● **Task**: Everything from the line that contains "to leaf-green_sand_bucket <113,225>" to the final line of the data, both ends included, must be set down exactly, apart from the pictures.

● **Records for the exercise**:

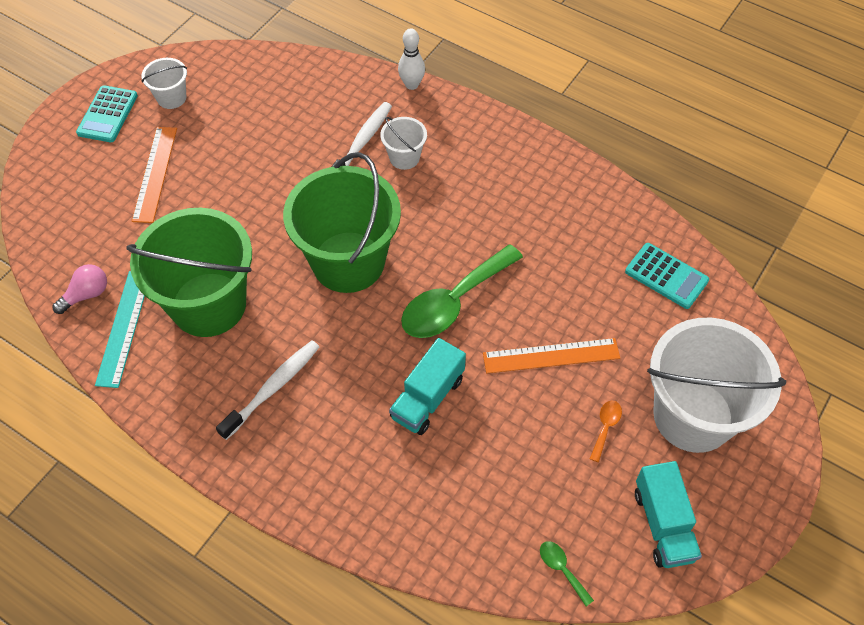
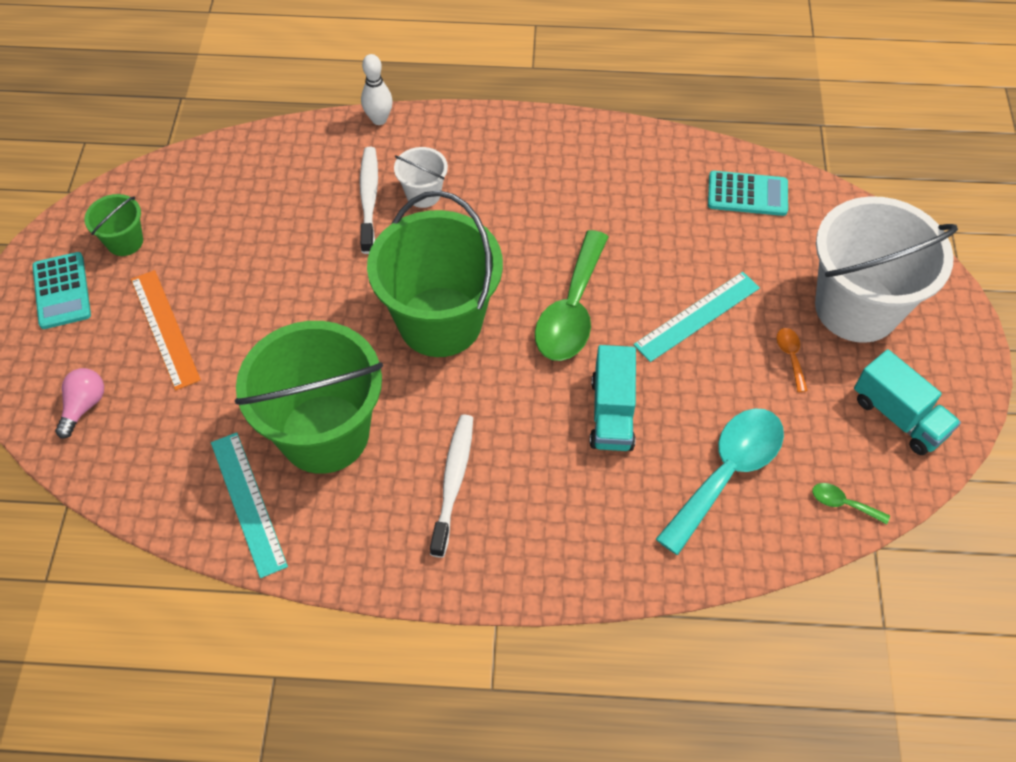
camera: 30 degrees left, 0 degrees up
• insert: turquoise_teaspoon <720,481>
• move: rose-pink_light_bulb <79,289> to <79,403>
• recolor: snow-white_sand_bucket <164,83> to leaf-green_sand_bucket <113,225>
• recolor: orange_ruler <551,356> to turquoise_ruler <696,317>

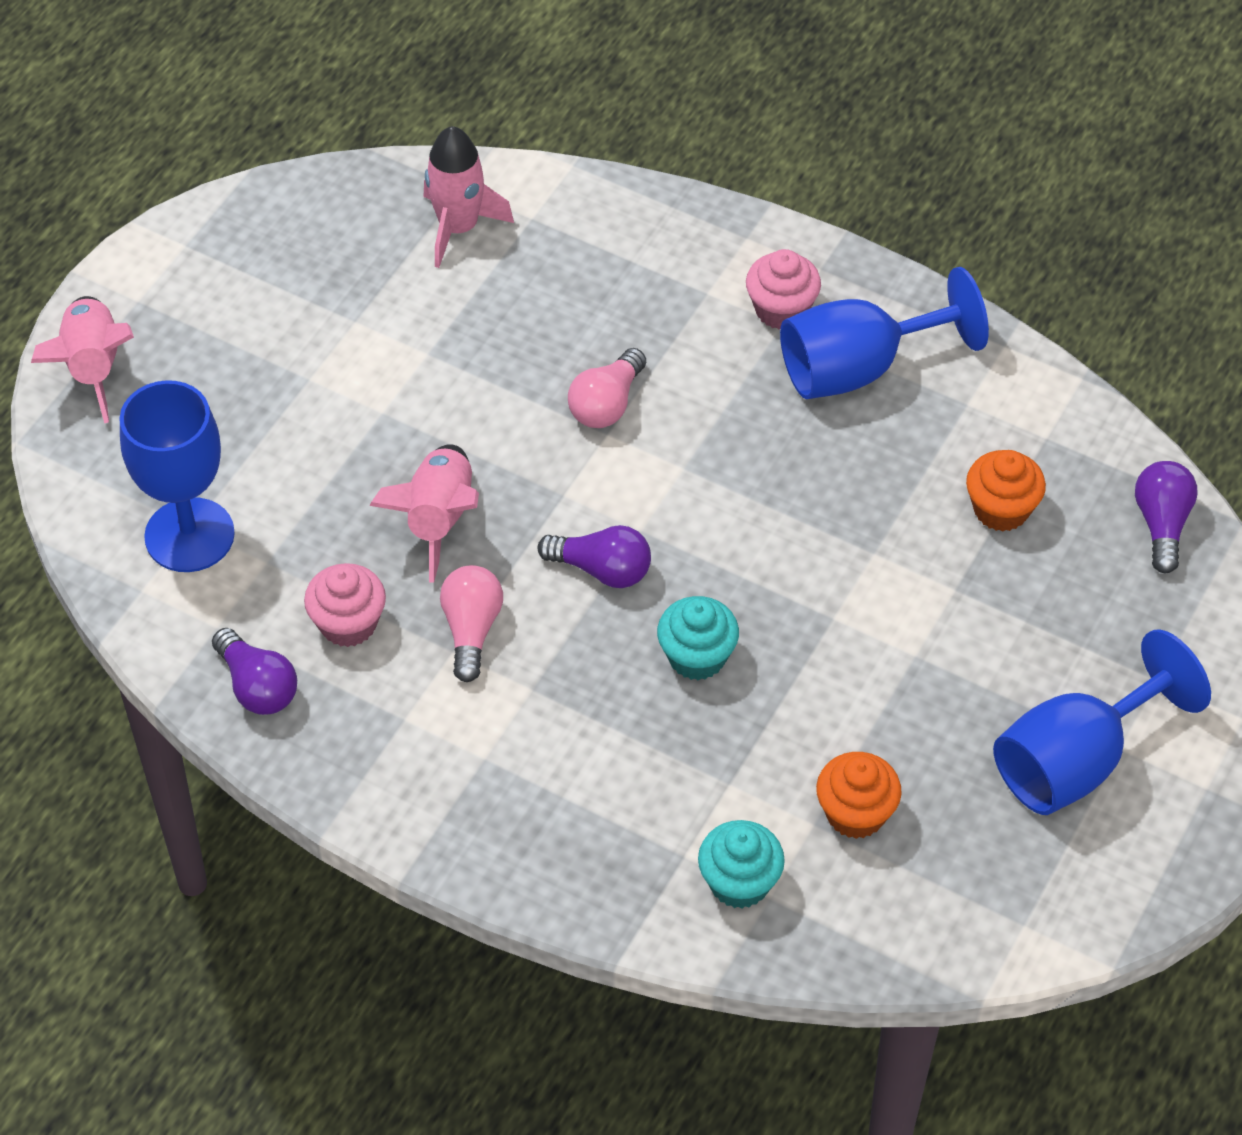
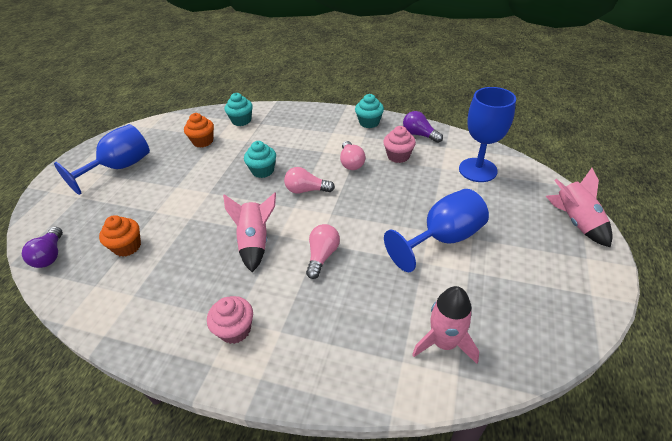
camera: 170 degrees right, 10 degrees down
• insert: turquoise_cupcake <369,111>
• move: rose-pink_spaceship <424,513> to <249,232>
• move: blue_chalice <884,333> to <436,230>
• recolor: royal_purple_light_bulb <594,556> to rose-pink_light_bulb <309,180>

● **Reply to the task**:
• recolor: snow-white_sand_bucket <164,83> to leaf-green_sand_bucket <113,225>
• recolor: orange_ruler <551,356> to turquoise_ruler <696,317>

camera: 170 degrees right, 10 degrees down
• insert: turquoise_cupcake <369,111>
• move: rose-pink_spaceship <424,513> to <249,232>
• move: blue_chalice <884,333> to <436,230>
• recolor: royal_purple_light_bulb <594,556> to rose-pink_light_bulb <309,180>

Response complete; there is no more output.